◆ **Exercise prompt**
Needed from the data below: every line from the one with "purple line: (25, 91) -> (39, 105), moved" up to and including the one with "purple hexagon: (26, 89) -> (40, 43), moved", repeated exactly and with nothing else.
===============
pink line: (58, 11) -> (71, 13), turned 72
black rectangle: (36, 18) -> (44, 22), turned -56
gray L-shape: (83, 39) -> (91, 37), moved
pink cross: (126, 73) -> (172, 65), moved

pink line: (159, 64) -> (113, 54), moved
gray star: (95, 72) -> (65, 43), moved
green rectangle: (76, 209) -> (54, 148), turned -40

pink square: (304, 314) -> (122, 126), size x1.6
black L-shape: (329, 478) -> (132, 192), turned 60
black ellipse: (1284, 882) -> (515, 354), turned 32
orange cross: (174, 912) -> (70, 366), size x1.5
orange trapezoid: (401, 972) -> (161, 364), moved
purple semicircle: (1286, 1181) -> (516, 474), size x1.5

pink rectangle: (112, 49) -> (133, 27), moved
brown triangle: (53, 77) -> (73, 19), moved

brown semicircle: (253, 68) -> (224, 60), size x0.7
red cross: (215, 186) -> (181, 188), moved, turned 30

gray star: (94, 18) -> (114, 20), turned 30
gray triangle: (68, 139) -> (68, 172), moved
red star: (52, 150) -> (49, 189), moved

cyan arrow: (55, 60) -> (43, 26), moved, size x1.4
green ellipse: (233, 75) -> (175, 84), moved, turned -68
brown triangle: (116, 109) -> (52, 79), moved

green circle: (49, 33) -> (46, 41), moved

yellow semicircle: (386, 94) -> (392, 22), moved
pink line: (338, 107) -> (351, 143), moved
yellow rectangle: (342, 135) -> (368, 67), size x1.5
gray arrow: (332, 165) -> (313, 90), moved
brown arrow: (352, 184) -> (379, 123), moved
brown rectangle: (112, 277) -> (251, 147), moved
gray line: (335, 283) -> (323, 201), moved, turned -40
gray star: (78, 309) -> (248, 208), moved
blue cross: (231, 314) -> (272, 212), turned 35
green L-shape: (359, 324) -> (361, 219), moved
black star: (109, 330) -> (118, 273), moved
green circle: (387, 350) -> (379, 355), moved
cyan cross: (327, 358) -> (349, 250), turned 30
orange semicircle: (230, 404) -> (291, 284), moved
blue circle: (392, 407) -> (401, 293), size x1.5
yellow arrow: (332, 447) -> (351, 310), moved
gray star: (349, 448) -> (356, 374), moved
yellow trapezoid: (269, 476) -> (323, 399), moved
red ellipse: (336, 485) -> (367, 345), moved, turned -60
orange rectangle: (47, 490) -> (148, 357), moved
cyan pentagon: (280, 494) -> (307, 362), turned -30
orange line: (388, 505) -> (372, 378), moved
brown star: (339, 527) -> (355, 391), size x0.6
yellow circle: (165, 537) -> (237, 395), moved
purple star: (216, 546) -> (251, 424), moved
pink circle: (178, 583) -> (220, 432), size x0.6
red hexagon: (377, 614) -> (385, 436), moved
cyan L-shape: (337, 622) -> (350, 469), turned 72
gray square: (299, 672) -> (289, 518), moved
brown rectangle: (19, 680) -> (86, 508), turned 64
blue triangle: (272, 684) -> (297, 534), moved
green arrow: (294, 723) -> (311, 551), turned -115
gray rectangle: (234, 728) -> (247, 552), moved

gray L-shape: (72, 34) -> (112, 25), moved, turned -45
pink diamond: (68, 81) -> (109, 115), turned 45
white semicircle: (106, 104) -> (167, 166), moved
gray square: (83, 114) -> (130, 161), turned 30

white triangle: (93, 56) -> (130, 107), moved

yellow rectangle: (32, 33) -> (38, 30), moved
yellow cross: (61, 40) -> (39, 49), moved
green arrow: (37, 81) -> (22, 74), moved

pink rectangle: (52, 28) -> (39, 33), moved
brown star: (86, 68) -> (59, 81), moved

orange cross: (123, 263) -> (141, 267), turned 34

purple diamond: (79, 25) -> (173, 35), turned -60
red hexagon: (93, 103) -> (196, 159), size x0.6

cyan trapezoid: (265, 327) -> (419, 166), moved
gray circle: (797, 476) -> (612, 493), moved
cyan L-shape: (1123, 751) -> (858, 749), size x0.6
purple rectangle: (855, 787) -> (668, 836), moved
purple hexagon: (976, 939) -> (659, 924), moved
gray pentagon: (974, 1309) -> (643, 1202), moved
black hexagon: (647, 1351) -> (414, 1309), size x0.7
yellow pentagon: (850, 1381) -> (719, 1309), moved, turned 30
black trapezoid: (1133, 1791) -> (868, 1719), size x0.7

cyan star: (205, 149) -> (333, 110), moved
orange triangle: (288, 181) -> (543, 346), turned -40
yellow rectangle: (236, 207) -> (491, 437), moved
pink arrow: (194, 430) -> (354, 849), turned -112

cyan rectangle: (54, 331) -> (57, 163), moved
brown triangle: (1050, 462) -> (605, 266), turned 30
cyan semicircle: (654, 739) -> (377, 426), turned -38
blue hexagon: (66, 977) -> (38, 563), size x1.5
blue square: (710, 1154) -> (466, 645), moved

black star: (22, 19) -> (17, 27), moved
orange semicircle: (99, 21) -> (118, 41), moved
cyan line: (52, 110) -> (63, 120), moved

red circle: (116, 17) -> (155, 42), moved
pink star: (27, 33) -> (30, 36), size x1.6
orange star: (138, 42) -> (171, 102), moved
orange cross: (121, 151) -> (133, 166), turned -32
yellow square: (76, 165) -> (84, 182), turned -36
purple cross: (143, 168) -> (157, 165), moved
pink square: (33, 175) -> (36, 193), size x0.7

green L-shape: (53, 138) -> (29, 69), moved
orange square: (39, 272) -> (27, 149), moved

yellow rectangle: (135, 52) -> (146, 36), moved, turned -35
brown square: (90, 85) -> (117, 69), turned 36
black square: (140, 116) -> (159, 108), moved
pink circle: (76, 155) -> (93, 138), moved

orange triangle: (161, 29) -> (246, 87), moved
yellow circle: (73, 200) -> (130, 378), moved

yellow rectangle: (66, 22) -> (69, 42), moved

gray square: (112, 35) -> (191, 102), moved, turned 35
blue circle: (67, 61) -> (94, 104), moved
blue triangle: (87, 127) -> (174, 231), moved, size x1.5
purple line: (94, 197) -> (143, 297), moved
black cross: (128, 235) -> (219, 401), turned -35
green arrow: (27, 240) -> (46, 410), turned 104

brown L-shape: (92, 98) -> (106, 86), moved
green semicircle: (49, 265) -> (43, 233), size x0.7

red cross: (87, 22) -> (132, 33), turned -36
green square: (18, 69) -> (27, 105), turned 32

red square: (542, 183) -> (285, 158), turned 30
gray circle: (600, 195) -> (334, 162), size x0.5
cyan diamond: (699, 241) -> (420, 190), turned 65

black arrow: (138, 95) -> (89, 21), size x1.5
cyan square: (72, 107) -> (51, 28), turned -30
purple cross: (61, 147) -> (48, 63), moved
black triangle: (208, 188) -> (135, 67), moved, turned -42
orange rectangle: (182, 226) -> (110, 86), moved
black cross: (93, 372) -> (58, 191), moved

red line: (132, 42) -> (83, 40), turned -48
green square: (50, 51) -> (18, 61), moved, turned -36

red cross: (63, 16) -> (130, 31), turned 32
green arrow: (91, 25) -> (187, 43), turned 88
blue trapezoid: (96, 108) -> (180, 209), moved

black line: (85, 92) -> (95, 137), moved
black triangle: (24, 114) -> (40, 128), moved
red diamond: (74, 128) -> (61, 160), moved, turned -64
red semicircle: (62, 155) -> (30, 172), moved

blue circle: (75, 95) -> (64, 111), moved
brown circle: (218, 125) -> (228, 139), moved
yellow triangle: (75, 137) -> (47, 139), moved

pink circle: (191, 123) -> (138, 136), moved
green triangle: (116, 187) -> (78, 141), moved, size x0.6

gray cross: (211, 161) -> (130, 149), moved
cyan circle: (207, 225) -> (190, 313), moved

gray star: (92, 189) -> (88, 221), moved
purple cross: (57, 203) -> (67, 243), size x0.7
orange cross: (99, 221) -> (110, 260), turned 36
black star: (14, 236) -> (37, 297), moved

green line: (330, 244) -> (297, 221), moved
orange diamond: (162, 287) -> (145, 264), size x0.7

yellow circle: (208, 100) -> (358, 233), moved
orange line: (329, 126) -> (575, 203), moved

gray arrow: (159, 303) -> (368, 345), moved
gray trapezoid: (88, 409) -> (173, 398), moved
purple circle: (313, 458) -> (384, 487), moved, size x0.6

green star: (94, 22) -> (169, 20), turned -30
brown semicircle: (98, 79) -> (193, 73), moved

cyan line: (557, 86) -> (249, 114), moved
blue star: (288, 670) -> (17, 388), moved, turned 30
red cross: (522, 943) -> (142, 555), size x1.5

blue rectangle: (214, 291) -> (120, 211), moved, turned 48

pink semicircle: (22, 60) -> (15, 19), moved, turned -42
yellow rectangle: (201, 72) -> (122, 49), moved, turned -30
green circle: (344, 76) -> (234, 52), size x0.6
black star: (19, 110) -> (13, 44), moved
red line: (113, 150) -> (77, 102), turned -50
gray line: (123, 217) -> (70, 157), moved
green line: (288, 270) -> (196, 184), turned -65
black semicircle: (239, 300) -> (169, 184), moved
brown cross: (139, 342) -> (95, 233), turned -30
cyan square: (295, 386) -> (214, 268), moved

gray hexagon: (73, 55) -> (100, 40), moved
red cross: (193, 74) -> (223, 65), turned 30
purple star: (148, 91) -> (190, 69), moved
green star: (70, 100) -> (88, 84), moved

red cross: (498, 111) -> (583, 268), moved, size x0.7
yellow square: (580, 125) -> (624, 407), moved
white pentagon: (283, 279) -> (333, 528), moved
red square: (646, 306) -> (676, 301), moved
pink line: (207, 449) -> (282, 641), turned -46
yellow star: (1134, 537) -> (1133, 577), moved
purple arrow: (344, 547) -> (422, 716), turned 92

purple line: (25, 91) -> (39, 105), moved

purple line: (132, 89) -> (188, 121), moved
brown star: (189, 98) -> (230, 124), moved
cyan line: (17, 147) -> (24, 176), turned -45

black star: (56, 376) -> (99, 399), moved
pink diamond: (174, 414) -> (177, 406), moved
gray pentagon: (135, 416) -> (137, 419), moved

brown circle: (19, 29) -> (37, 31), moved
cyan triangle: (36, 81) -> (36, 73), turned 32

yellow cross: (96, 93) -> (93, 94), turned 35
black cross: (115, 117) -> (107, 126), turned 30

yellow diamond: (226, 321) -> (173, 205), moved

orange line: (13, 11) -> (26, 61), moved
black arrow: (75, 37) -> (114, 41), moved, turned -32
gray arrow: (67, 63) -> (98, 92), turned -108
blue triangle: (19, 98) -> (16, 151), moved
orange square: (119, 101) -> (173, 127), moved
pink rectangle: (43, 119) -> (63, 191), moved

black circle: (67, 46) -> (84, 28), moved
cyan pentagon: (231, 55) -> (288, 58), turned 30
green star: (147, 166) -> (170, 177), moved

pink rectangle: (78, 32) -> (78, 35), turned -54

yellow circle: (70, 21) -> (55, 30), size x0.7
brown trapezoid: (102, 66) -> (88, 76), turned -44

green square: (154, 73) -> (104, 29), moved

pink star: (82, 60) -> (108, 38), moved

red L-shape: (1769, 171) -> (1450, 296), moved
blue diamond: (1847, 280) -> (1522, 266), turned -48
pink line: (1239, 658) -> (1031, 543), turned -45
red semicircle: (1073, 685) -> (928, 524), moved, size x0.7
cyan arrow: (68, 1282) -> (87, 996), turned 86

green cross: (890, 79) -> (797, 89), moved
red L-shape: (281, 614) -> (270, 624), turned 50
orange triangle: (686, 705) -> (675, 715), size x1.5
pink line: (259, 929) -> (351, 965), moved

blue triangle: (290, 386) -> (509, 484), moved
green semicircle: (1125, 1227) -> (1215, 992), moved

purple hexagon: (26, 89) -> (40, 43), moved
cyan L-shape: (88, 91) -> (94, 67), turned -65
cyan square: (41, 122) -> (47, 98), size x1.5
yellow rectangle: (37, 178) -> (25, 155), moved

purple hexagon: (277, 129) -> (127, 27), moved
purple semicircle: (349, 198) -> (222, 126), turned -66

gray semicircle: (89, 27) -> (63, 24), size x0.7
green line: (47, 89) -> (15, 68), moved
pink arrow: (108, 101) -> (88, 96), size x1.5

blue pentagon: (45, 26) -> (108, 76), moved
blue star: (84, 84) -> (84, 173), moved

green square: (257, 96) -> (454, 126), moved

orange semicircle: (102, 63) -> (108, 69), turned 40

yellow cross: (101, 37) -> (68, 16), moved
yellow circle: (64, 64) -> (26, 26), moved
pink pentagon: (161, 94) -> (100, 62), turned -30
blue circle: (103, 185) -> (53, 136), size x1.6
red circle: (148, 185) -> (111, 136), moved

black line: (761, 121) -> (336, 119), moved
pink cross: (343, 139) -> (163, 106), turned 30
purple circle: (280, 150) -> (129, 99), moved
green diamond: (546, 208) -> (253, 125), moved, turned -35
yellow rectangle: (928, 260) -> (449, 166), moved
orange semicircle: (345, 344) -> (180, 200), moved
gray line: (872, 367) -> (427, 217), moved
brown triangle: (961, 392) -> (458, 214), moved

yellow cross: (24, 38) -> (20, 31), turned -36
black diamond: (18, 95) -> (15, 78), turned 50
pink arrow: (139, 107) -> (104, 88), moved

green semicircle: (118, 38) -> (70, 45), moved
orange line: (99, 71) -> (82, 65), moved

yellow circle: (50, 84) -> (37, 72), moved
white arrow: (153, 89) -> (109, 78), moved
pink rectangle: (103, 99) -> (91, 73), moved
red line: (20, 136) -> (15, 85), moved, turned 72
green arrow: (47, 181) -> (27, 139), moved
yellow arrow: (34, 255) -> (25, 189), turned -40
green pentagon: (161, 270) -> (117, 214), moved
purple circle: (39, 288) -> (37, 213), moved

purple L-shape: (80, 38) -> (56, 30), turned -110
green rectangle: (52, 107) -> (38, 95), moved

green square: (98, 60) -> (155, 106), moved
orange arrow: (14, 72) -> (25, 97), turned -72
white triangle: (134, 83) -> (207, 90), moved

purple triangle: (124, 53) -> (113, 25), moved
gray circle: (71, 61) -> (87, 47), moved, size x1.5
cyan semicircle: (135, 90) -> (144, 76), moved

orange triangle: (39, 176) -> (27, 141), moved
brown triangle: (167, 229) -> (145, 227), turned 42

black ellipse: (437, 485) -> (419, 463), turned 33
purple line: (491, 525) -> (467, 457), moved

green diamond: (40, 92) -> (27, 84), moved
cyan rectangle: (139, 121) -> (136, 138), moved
===============
◆ **Result of this exercise**
purple line: (25, 91) -> (39, 105), moved

purple line: (132, 89) -> (188, 121), moved
brown star: (189, 98) -> (230, 124), moved
cyan line: (17, 147) -> (24, 176), turned -45

black star: (56, 376) -> (99, 399), moved
pink diamond: (174, 414) -> (177, 406), moved
gray pentagon: (135, 416) -> (137, 419), moved

brown circle: (19, 29) -> (37, 31), moved
cyan triangle: (36, 81) -> (36, 73), turned 32

yellow cross: (96, 93) -> (93, 94), turned 35
black cross: (115, 117) -> (107, 126), turned 30

yellow diamond: (226, 321) -> (173, 205), moved

orange line: (13, 11) -> (26, 61), moved
black arrow: (75, 37) -> (114, 41), moved, turned -32
gray arrow: (67, 63) -> (98, 92), turned -108
blue triangle: (19, 98) -> (16, 151), moved
orange square: (119, 101) -> (173, 127), moved
pink rectangle: (43, 119) -> (63, 191), moved

black circle: (67, 46) -> (84, 28), moved
cyan pentagon: (231, 55) -> (288, 58), turned 30
green star: (147, 166) -> (170, 177), moved

pink rectangle: (78, 32) -> (78, 35), turned -54

yellow circle: (70, 21) -> (55, 30), size x0.7
brown trapezoid: (102, 66) -> (88, 76), turned -44

green square: (154, 73) -> (104, 29), moved

pink star: (82, 60) -> (108, 38), moved

red L-shape: (1769, 171) -> (1450, 296), moved
blue diamond: (1847, 280) -> (1522, 266), turned -48
pink line: (1239, 658) -> (1031, 543), turned -45
red semicircle: (1073, 685) -> (928, 524), moved, size x0.7
cyan arrow: (68, 1282) -> (87, 996), turned 86

green cross: (890, 79) -> (797, 89), moved
red L-shape: (281, 614) -> (270, 624), turned 50
orange triangle: (686, 705) -> (675, 715), size x1.5
pink line: (259, 929) -> (351, 965), moved

blue triangle: (290, 386) -> (509, 484), moved
green semicircle: (1125, 1227) -> (1215, 992), moved

purple hexagon: (26, 89) -> (40, 43), moved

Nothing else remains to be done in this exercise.